PROBLEM TO WORK ON
Leave out the images and set down the records below exactly.

_ _ _ _ _

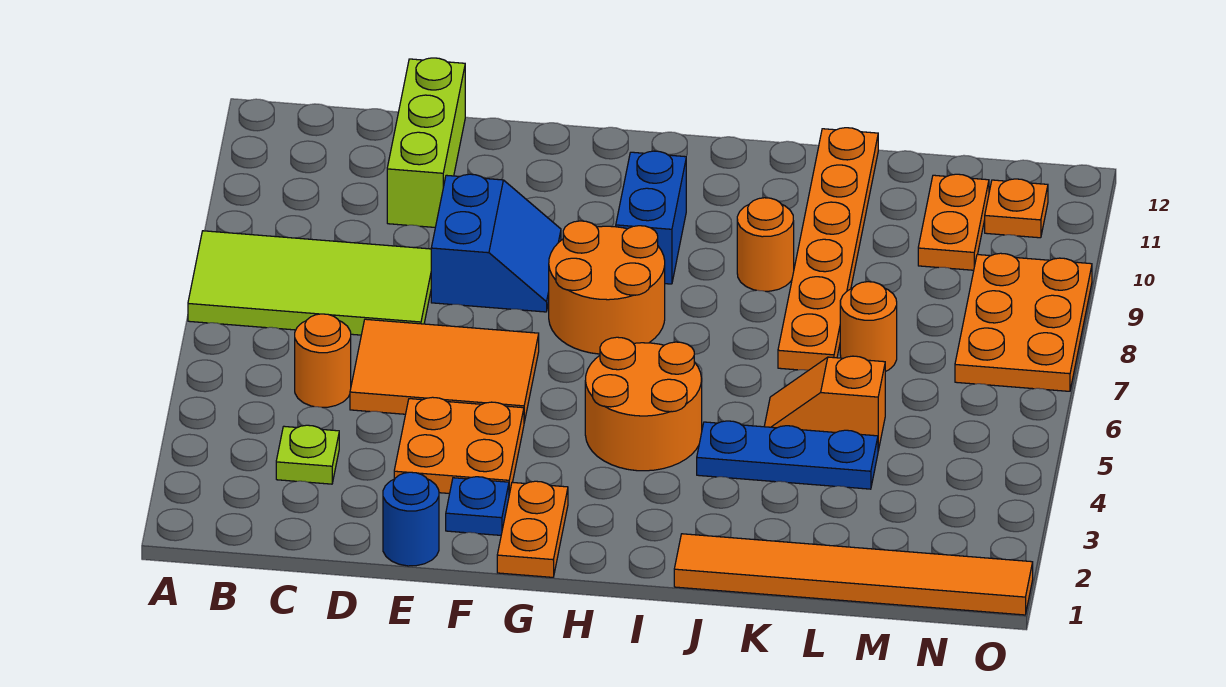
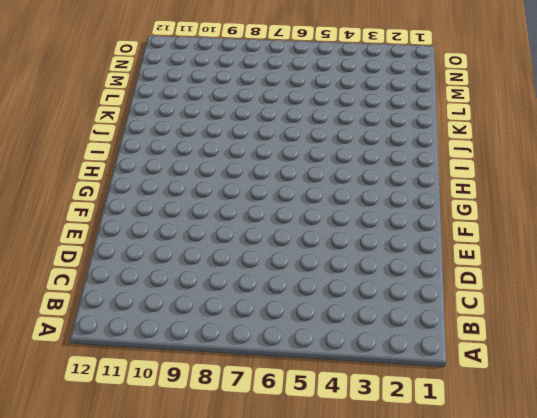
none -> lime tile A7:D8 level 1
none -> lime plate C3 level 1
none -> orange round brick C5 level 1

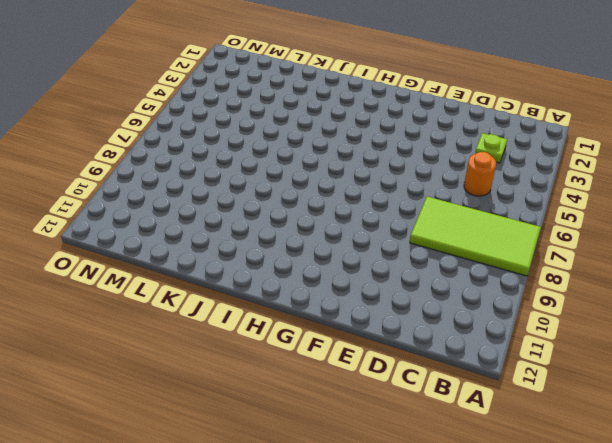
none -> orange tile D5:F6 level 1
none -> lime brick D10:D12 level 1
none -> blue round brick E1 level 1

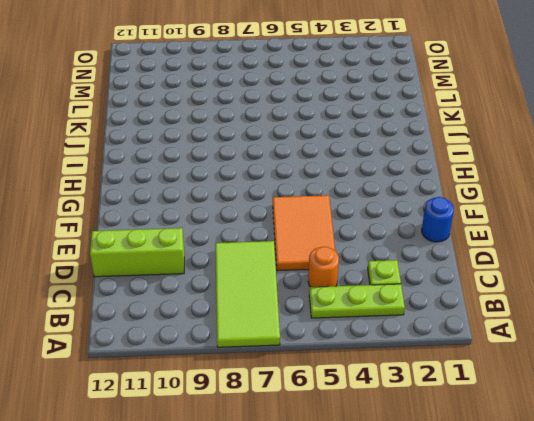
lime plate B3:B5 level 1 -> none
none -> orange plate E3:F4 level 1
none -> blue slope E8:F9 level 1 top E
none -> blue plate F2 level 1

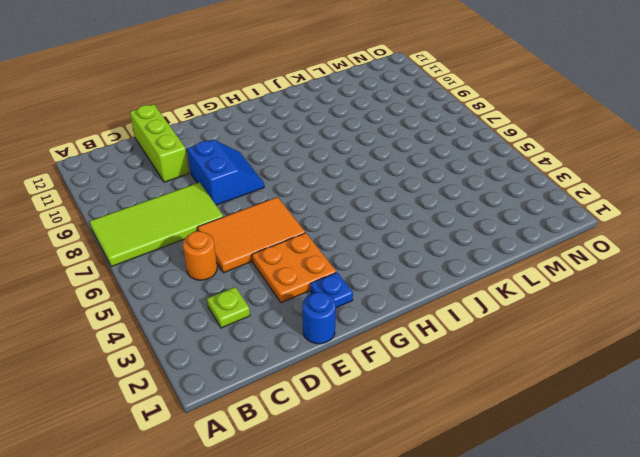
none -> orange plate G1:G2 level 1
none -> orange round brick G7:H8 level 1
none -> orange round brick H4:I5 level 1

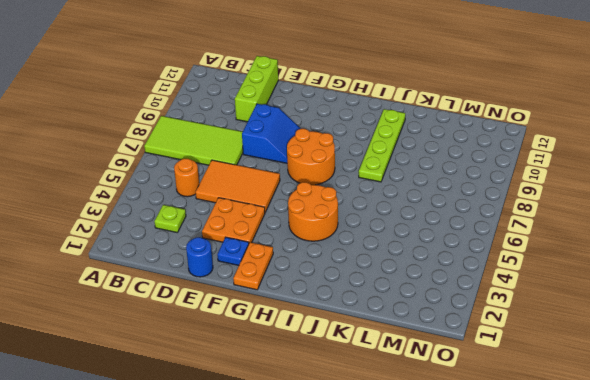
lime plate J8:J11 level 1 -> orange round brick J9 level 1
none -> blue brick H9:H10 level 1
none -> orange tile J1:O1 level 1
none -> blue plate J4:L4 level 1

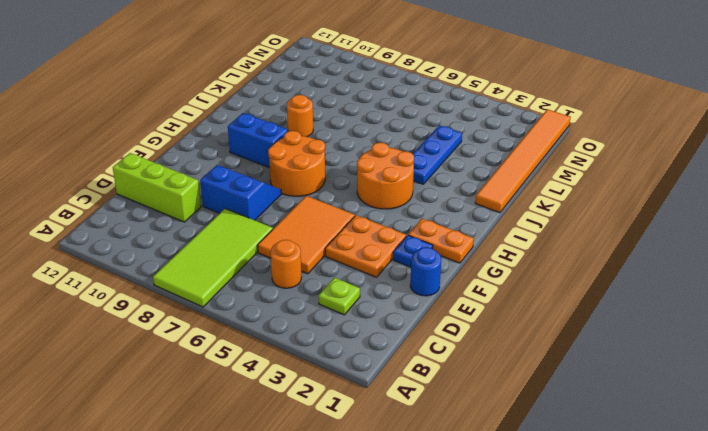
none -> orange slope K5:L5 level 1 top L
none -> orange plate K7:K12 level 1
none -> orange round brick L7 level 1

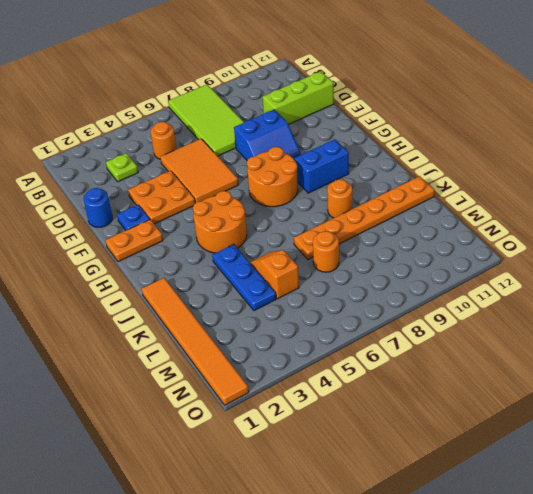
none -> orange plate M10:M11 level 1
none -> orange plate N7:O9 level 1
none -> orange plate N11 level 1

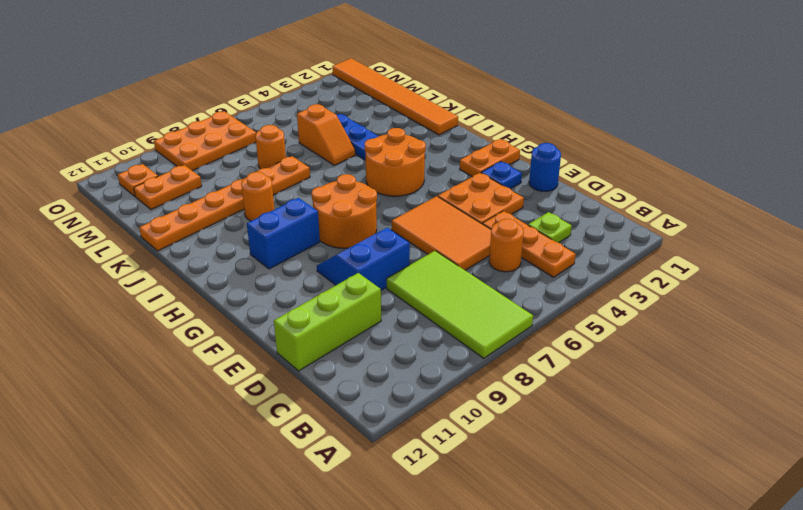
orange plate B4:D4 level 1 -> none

_ _ _ _ _

ANSWER TO THE PROBLEM
none -> lime tile A7:D8 level 1
none -> lime plate C3 level 1
none -> orange round brick C5 level 1

none -> orange tile D5:F6 level 1
none -> lime brick D10:D12 level 1
none -> blue round brick E1 level 1

lime plate B3:B5 level 1 -> none
none -> orange plate E3:F4 level 1
none -> blue slope E8:F9 level 1 top E
none -> blue plate F2 level 1

none -> orange plate G1:G2 level 1
none -> orange round brick G7:H8 level 1
none -> orange round brick H4:I5 level 1

lime plate J8:J11 level 1 -> orange round brick J9 level 1
none -> blue brick H9:H10 level 1
none -> orange tile J1:O1 level 1
none -> blue plate J4:L4 level 1

none -> orange slope K5:L5 level 1 top L
none -> orange plate K7:K12 level 1
none -> orange round brick L7 level 1

none -> orange plate M10:M11 level 1
none -> orange plate N7:O9 level 1
none -> orange plate N11 level 1

orange plate B4:D4 level 1 -> none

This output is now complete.